ACTION ITEM »
A faithful copy is required. Print each line of the data exactly and omit the pictures.

= Beginning of Section =

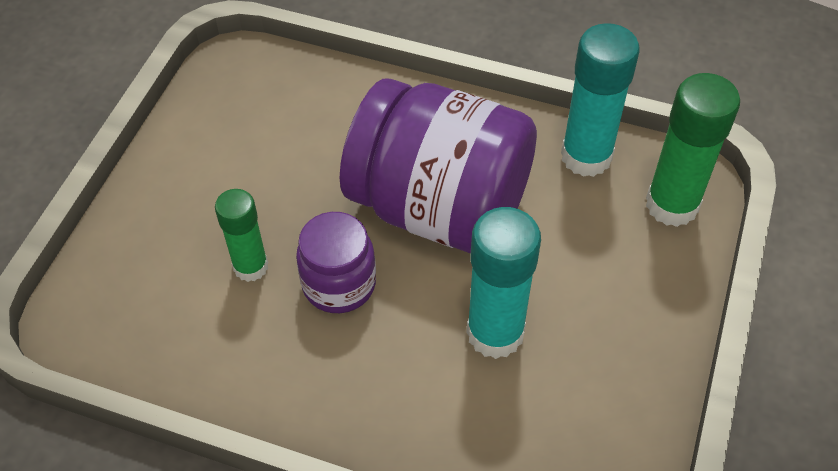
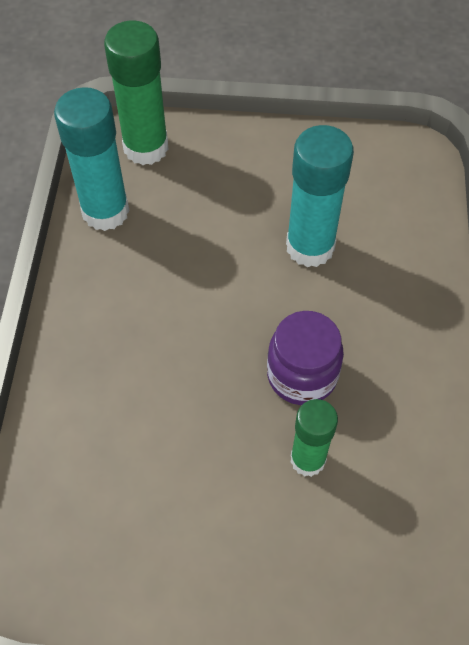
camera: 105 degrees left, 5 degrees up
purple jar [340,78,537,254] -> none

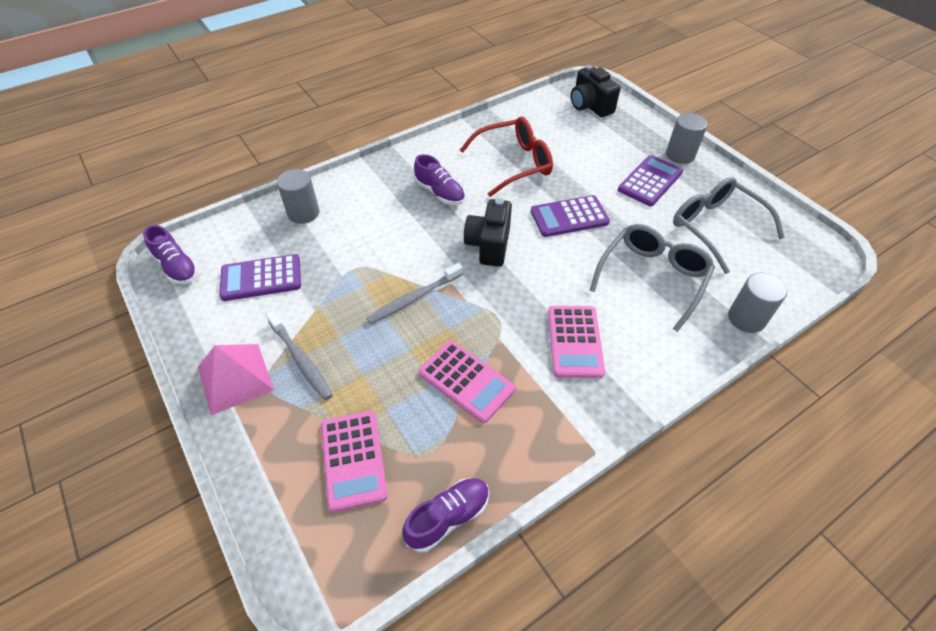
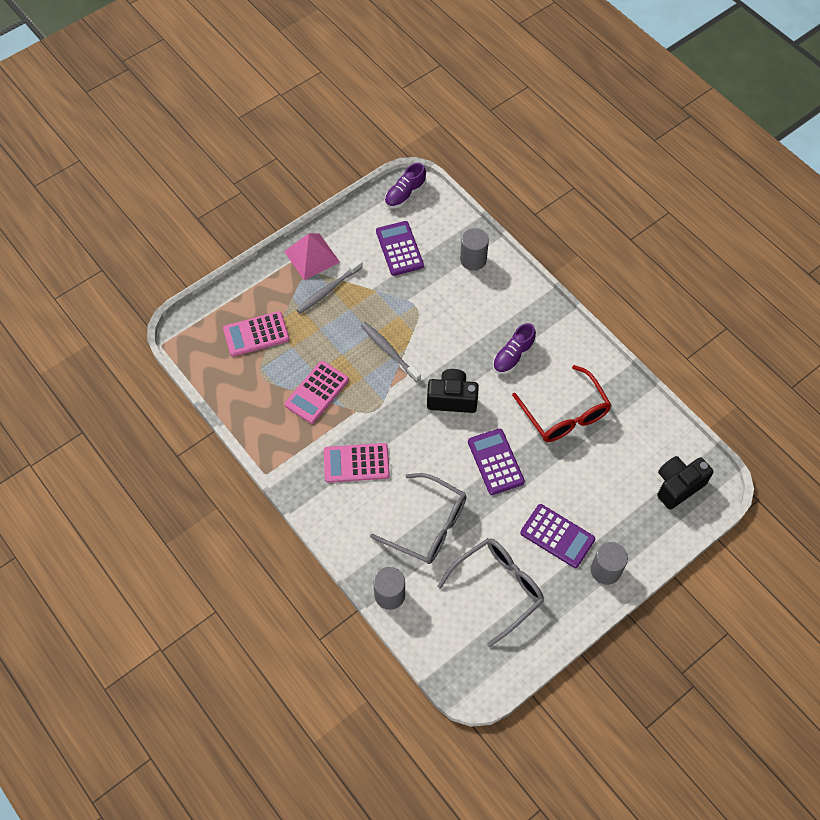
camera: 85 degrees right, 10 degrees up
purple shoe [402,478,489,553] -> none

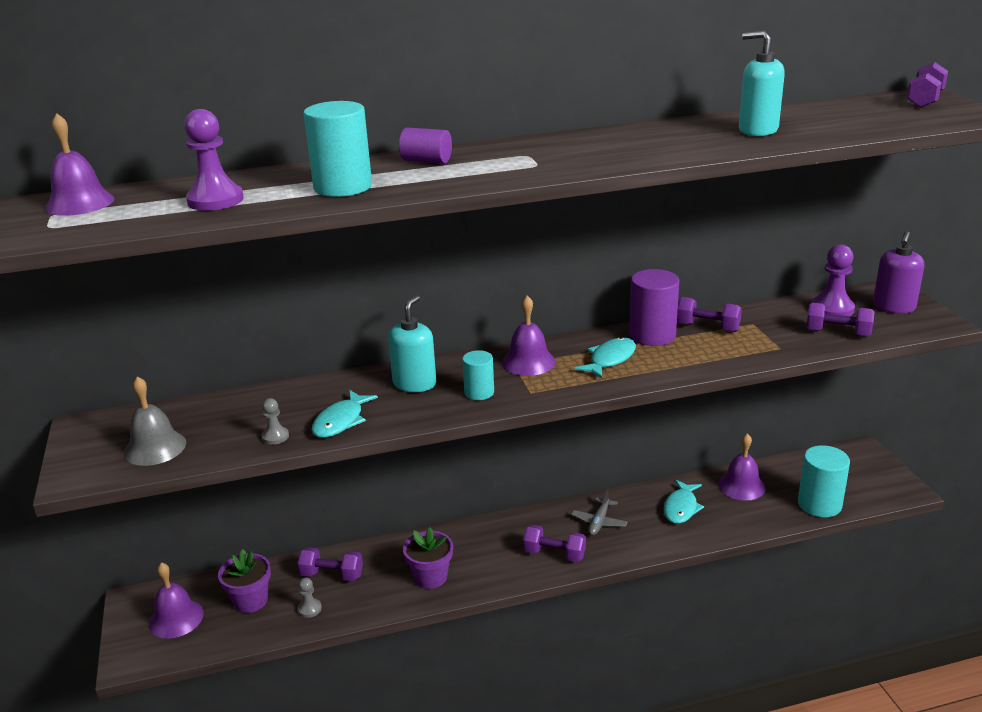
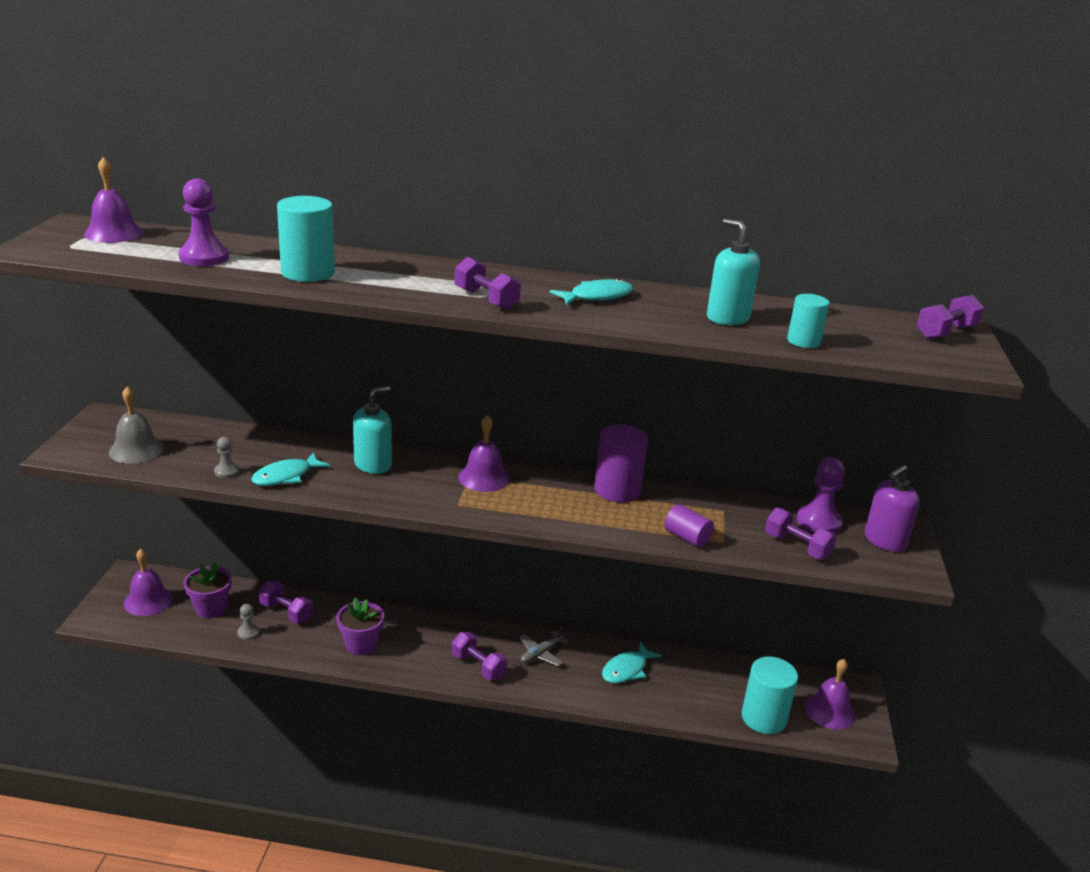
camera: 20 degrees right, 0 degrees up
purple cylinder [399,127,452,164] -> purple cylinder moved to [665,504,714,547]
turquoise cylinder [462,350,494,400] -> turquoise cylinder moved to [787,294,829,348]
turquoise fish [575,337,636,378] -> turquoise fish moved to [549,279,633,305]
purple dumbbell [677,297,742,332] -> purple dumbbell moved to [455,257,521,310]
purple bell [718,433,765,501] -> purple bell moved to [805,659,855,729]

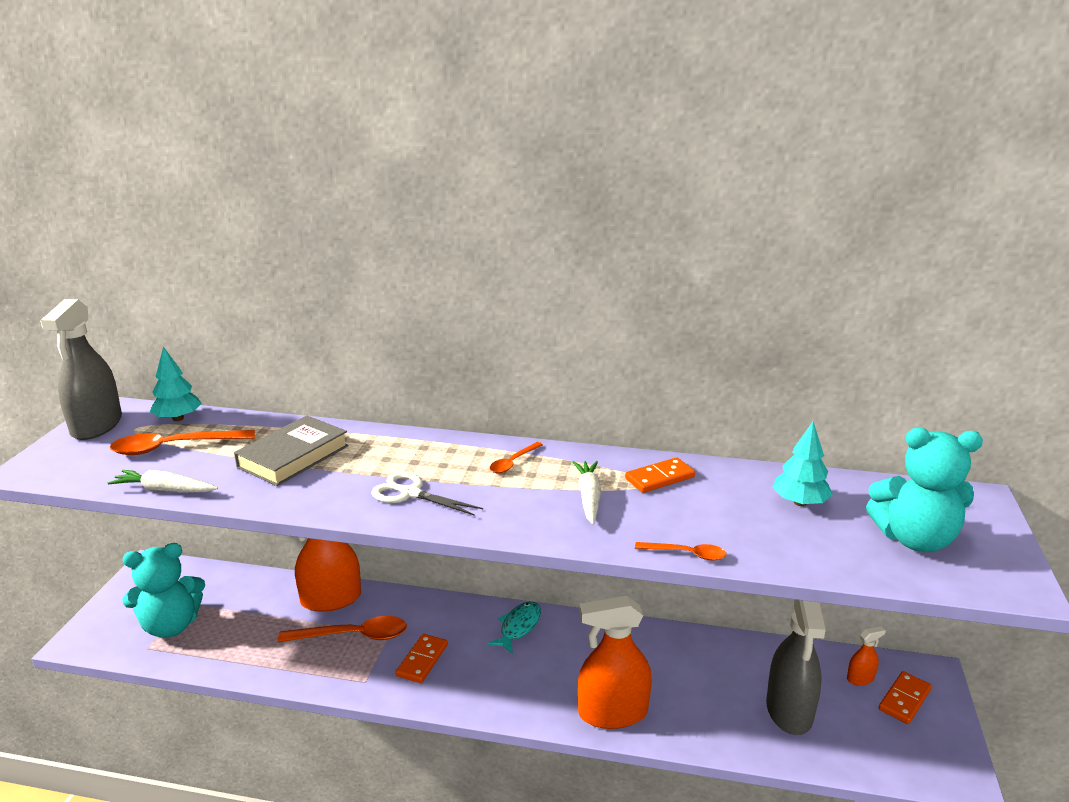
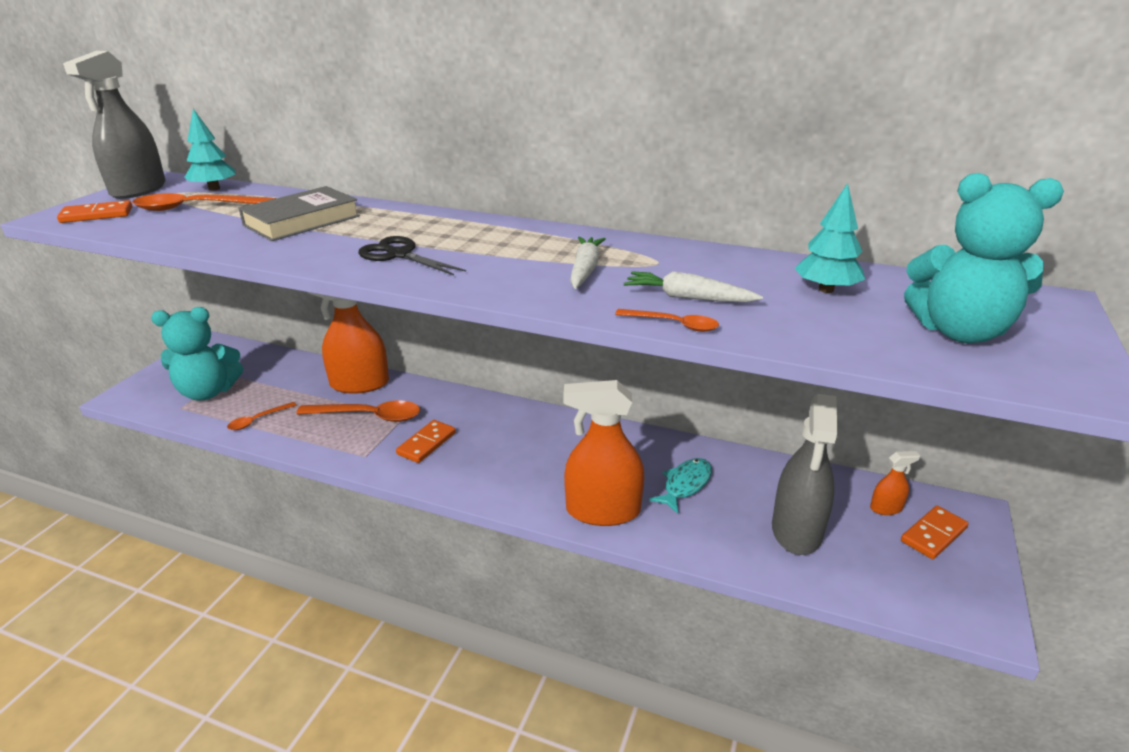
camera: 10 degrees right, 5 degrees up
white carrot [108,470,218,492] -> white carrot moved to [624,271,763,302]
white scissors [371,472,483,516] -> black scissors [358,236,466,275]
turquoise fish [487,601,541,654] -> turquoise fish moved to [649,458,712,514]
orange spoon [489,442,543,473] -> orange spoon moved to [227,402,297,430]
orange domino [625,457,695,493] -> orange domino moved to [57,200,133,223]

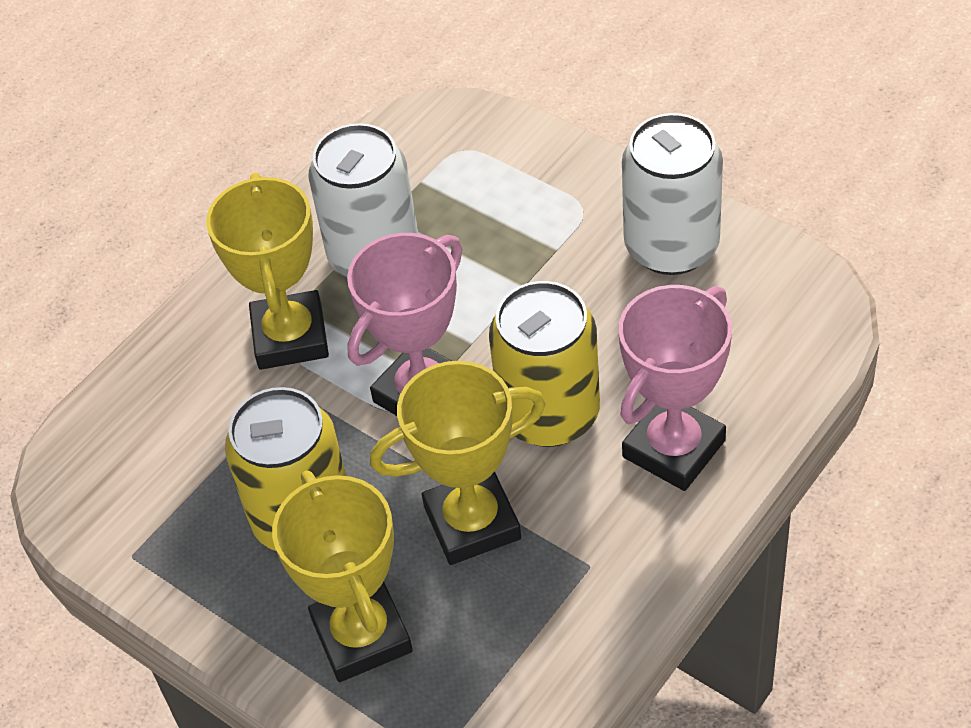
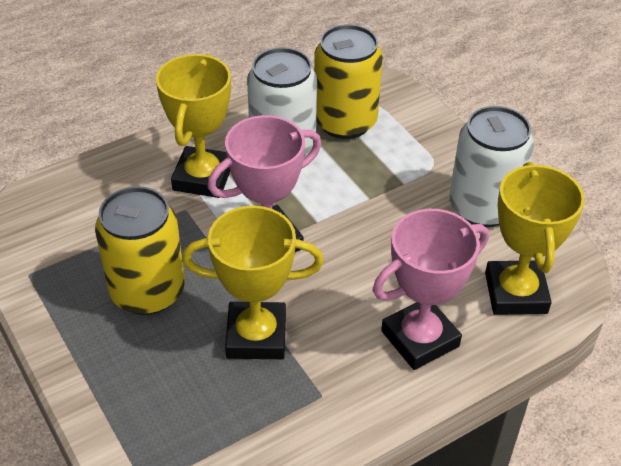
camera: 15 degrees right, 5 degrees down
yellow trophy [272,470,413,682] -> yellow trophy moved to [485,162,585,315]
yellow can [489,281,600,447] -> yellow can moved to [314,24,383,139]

= End of Section =

SOLUTION »
camera: 105 degrees left, 5 degrees up
purple jar [340,78,537,254] -> none

camera: 85 degrees right, 10 degrees up
purple shoe [402,478,489,553] -> none

camera: 20 degrees right, 0 degrees up
purple cylinder [399,127,452,164] -> purple cylinder moved to [665,504,714,547]
turquoise cylinder [462,350,494,400] -> turquoise cylinder moved to [787,294,829,348]
turquoise fish [575,337,636,378] -> turquoise fish moved to [549,279,633,305]
purple dumbbell [677,297,742,332] -> purple dumbbell moved to [455,257,521,310]
purple bell [718,433,765,501] -> purple bell moved to [805,659,855,729]

camera: 10 degrees right, 5 degrees up
white carrot [108,470,218,492] -> white carrot moved to [624,271,763,302]
white scissors [371,472,483,516] -> black scissors [358,236,466,275]
turquoise fish [487,601,541,654] -> turquoise fish moved to [649,458,712,514]
orange spoon [489,442,543,473] -> orange spoon moved to [227,402,297,430]
orange domino [625,457,695,493] -> orange domino moved to [57,200,133,223]

camera: 15 degrees right, 5 degrees down
yellow trophy [272,470,413,682] -> yellow trophy moved to [485,162,585,315]
yellow can [489,281,600,447] -> yellow can moved to [314,24,383,139]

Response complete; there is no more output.